**** Dataset records ****

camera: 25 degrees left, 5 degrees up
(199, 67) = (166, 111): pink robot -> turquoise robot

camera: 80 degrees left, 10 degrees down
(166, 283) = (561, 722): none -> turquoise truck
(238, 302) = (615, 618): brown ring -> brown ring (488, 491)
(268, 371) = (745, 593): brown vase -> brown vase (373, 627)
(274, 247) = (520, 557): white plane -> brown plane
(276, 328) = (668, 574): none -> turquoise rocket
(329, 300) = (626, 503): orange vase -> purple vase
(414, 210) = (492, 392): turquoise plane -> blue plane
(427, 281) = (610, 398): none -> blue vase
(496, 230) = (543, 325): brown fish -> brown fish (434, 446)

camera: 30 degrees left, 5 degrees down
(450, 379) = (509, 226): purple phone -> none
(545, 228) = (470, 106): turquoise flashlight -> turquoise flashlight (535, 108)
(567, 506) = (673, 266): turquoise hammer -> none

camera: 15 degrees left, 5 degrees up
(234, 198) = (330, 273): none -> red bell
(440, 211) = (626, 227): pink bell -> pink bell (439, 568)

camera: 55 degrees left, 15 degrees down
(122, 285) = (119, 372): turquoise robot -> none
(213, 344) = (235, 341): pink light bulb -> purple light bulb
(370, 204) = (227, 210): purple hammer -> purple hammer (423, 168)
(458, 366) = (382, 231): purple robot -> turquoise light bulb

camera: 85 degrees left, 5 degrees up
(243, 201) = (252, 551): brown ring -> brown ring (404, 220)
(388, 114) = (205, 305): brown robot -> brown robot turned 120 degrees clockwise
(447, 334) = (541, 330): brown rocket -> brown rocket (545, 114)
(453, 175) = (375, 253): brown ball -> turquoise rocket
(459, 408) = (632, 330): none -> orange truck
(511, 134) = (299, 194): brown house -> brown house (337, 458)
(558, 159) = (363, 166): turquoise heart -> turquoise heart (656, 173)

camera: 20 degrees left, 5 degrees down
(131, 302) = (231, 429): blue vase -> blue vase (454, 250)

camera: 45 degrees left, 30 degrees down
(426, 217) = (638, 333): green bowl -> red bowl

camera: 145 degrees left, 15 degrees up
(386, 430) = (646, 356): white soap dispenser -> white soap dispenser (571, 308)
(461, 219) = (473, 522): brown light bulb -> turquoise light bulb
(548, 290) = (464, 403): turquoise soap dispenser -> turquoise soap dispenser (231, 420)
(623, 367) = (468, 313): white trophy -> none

****

What needs to be done >> After locating the line with "(558, 159) = (363, 166): turquoise" in the material above, return it and each line after it exactly, ending at the line with "(461, 219) = (473, 522): brown".

Task result >>
(558, 159) = (363, 166): turquoise heart -> turquoise heart (656, 173)

camera: 20 degrees left, 5 degrees down
(131, 302) = (231, 429): blue vase -> blue vase (454, 250)

camera: 45 degrees left, 30 degrees down
(426, 217) = (638, 333): green bowl -> red bowl

camera: 145 degrees left, 15 degrees up
(386, 430) = (646, 356): white soap dispenser -> white soap dispenser (571, 308)
(461, 219) = (473, 522): brown light bulb -> turquoise light bulb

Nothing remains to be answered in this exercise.